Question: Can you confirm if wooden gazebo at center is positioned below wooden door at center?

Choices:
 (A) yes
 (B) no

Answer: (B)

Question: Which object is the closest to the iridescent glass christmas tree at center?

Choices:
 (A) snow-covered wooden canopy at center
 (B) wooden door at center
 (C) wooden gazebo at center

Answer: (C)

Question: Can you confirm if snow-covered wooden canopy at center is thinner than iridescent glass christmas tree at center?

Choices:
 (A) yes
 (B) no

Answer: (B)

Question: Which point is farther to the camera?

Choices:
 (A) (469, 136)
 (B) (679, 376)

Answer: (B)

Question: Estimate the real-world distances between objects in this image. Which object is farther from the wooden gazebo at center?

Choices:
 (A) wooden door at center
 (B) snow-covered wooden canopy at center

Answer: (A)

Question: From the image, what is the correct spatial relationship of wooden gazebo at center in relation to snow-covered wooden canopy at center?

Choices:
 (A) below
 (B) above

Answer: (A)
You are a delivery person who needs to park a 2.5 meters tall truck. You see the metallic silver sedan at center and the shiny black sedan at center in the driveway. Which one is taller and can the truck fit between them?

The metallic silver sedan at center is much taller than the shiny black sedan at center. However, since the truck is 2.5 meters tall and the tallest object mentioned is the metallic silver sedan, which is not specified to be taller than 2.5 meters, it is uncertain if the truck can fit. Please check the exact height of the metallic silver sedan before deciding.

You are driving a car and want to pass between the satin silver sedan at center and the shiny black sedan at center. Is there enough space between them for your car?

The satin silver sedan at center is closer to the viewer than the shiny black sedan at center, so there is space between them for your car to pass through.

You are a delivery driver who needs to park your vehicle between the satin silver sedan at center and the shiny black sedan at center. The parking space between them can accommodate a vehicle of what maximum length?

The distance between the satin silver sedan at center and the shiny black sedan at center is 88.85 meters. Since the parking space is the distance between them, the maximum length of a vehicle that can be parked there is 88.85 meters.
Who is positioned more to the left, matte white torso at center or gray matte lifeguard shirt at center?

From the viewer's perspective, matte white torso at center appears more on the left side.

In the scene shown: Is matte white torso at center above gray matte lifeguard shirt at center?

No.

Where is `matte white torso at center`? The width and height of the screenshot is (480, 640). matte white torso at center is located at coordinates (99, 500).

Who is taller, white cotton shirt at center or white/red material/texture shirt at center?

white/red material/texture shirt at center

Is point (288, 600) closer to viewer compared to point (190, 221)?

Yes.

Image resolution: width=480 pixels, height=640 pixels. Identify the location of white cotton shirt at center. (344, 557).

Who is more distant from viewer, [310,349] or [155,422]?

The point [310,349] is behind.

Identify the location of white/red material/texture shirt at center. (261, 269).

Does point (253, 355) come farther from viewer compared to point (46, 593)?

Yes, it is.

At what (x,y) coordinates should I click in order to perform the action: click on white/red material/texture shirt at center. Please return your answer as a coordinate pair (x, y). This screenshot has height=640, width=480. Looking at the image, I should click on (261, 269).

| Goal |
Please quote every one of the rows above word for word, leaving nothing out.

| Output of the task |
Question: Can you confirm if wooden gazebo at center is positioned below wooden door at center?

Choices:
 (A) yes
 (B) no

Answer: (B)

Question: Which object is the closest to the iridescent glass christmas tree at center?

Choices:
 (A) snow-covered wooden canopy at center
 (B) wooden door at center
 (C) wooden gazebo at center

Answer: (C)

Question: Can you confirm if snow-covered wooden canopy at center is thinner than iridescent glass christmas tree at center?

Choices:
 (A) yes
 (B) no

Answer: (B)

Question: Which point is farther to the camera?

Choices:
 (A) (469, 136)
 (B) (679, 376)

Answer: (B)

Question: Estimate the real-world distances between objects in this image. Which object is farther from the wooden gazebo at center?

Choices:
 (A) wooden door at center
 (B) snow-covered wooden canopy at center

Answer: (A)

Question: From the image, what is the correct spatial relationship of wooden gazebo at center in relation to snow-covered wooden canopy at center?

Choices:
 (A) below
 (B) above

Answer: (A)
You are a delivery person who needs to park a 2.5 meters tall truck. You see the metallic silver sedan at center and the shiny black sedan at center in the driveway. Which one is taller and can the truck fit between them?

The metallic silver sedan at center is much taller than the shiny black sedan at center. However, since the truck is 2.5 meters tall and the tallest object mentioned is the metallic silver sedan, which is not specified to be taller than 2.5 meters, it is uncertain if the truck can fit. Please check the exact height of the metallic silver sedan before deciding.

You are driving a car and want to pass between the satin silver sedan at center and the shiny black sedan at center. Is there enough space between them for your car?

The satin silver sedan at center is closer to the viewer than the shiny black sedan at center, so there is space between them for your car to pass through.

You are a delivery driver who needs to park your vehicle between the satin silver sedan at center and the shiny black sedan at center. The parking space between them can accommodate a vehicle of what maximum length?

The distance between the satin silver sedan at center and the shiny black sedan at center is 88.85 meters. Since the parking space is the distance between them, the maximum length of a vehicle that can be parked there is 88.85 meters.
Who is positioned more to the left, matte white torso at center or gray matte lifeguard shirt at center?

From the viewer's perspective, matte white torso at center appears more on the left side.

In the scene shown: Is matte white torso at center above gray matte lifeguard shirt at center?

No.

Where is `matte white torso at center`? The width and height of the screenshot is (480, 640). matte white torso at center is located at coordinates (99, 500).

Who is taller, white cotton shirt at center or white/red material/texture shirt at center?

white/red material/texture shirt at center

Is point (288, 600) closer to viewer compared to point (190, 221)?

Yes.

Image resolution: width=480 pixels, height=640 pixels. Identify the location of white cotton shirt at center. (344, 557).

Who is more distant from viewer, [310,349] or [155,422]?

The point [310,349] is behind.

Identify the location of white/red material/texture shirt at center. (261, 269).

Does point (253, 355) come farther from viewer compared to point (46, 593)?

Yes, it is.

At what (x,y) coordinates should I click in order to perform the action: click on white/red material/texture shirt at center. Please return your answer as a coordinate pair (x, y). This screenshot has height=640, width=480. Looking at the image, I should click on (261, 269).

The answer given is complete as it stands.